**Provided records**
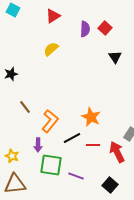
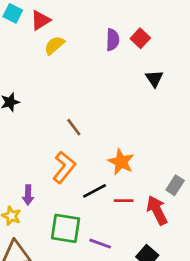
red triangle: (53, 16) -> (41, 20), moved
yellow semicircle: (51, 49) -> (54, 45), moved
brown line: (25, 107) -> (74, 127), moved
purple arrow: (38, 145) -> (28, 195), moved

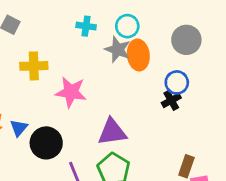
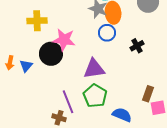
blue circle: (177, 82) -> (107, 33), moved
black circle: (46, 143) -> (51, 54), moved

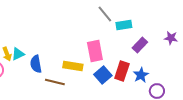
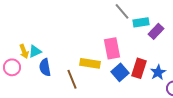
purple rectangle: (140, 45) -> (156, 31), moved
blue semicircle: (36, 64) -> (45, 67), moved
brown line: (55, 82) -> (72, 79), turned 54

**Assigned task**
Scan the data above, find each line with "purple", and copy it.

**Exercise answer**
purple arrow: (38, 145) -> (28, 195), moved
purple rectangle: (140, 45) -> (156, 31), moved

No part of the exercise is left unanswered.